#### Supplied data

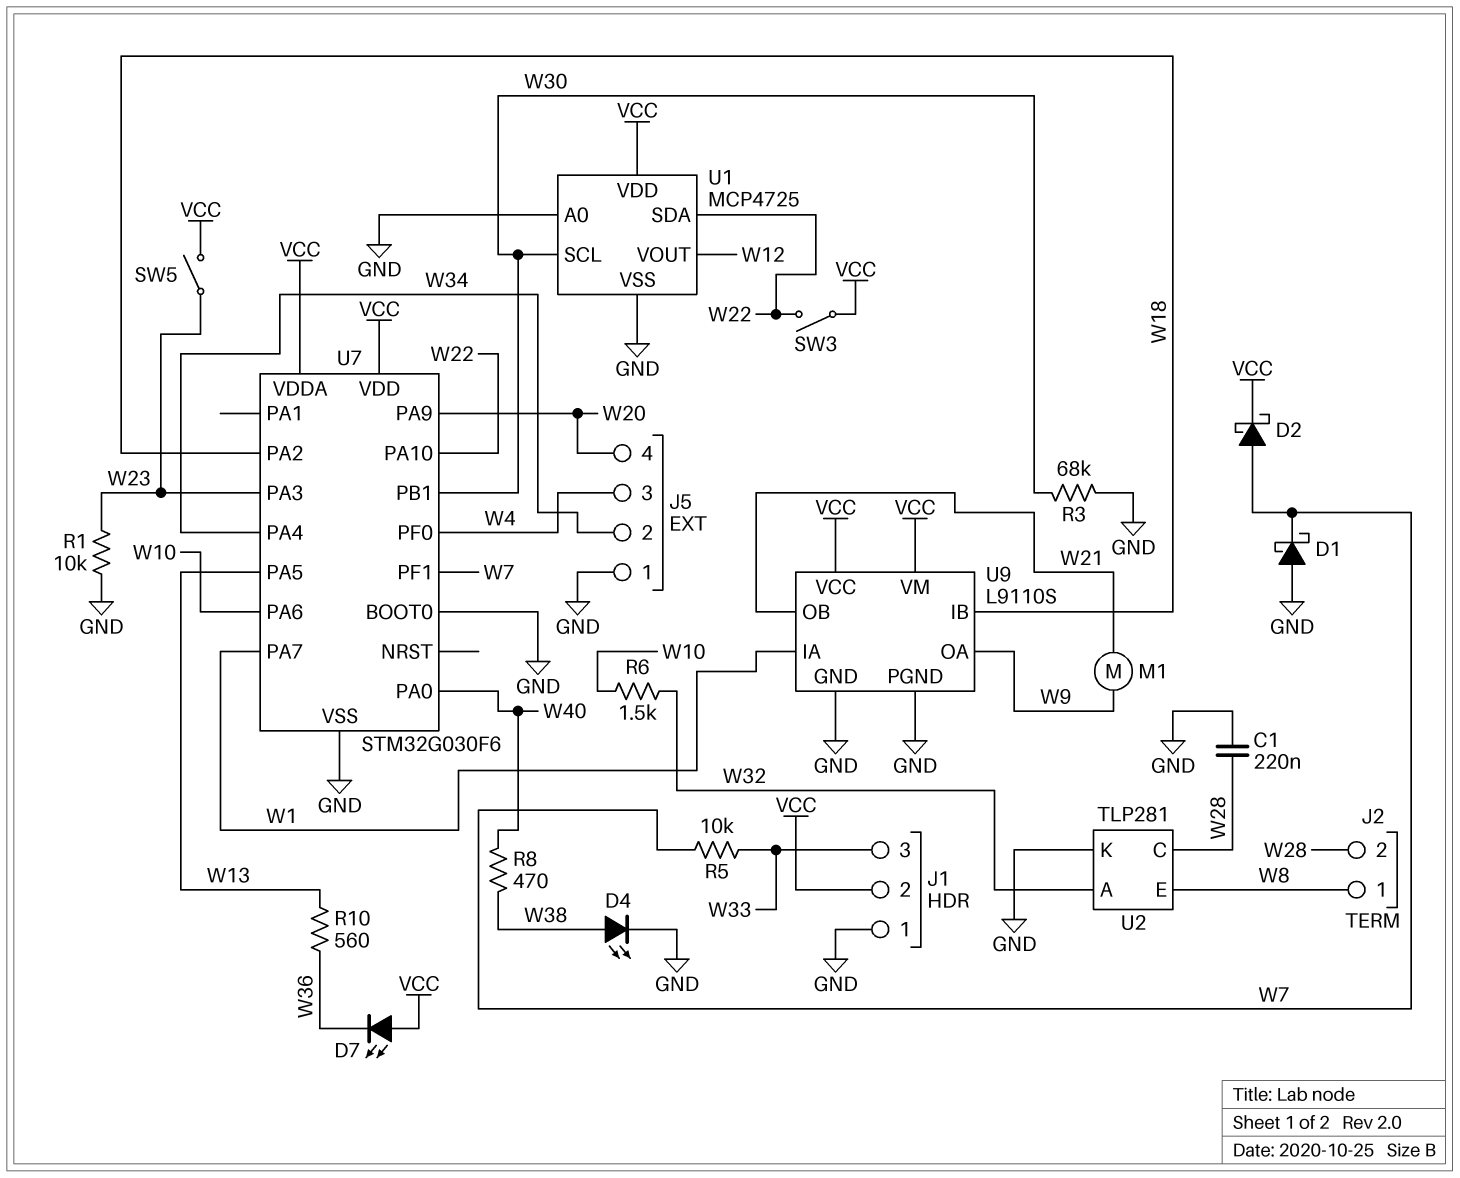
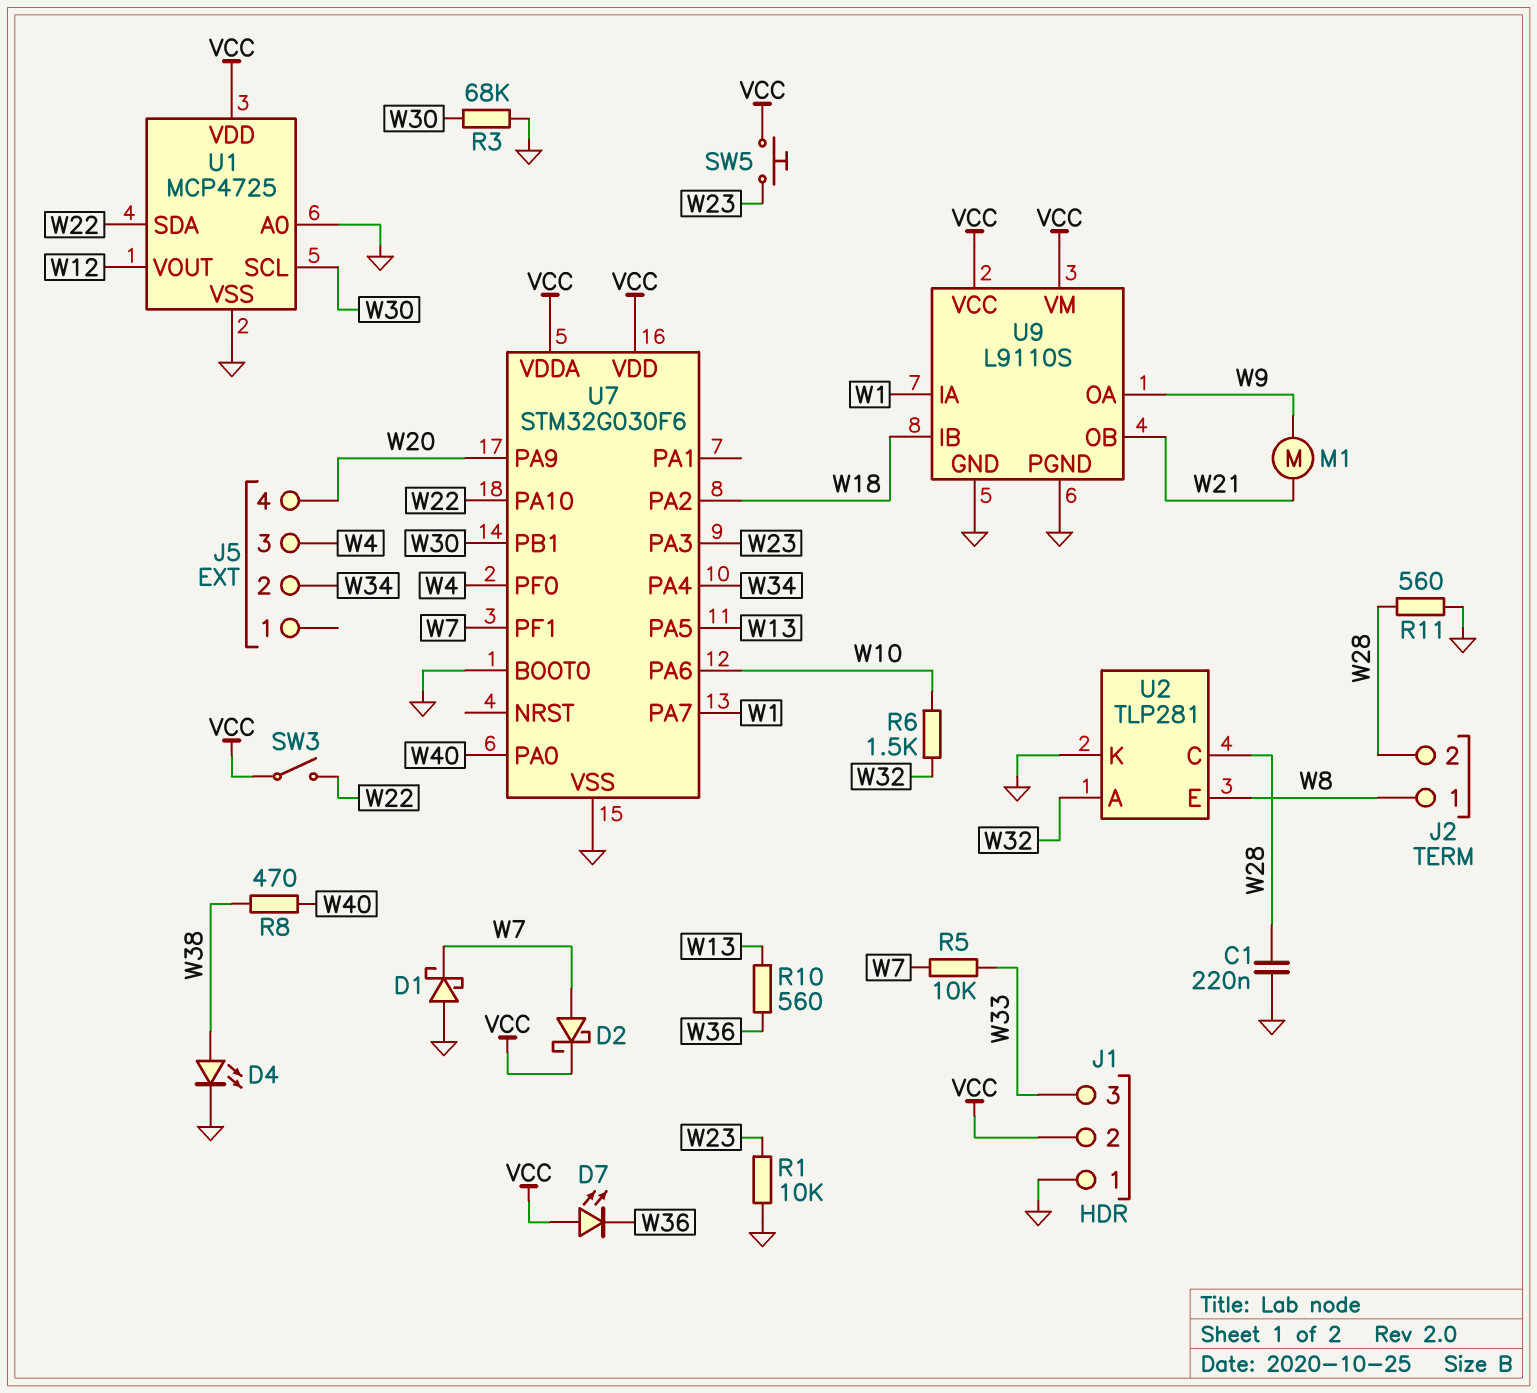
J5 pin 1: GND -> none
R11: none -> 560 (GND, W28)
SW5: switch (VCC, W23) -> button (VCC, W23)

########
#### Supplied data

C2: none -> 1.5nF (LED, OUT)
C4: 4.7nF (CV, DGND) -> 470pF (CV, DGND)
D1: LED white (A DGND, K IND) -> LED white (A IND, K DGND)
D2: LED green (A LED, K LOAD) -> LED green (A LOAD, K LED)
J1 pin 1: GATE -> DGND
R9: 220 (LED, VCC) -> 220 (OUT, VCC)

########
#### Supplied data

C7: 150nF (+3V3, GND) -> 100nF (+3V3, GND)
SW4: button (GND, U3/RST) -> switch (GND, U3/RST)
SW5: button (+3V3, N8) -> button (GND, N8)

########

Your instructions =
When a line in the entries above holds the word "switch", add it to the count, then state only the count.

Output for this exercise =
2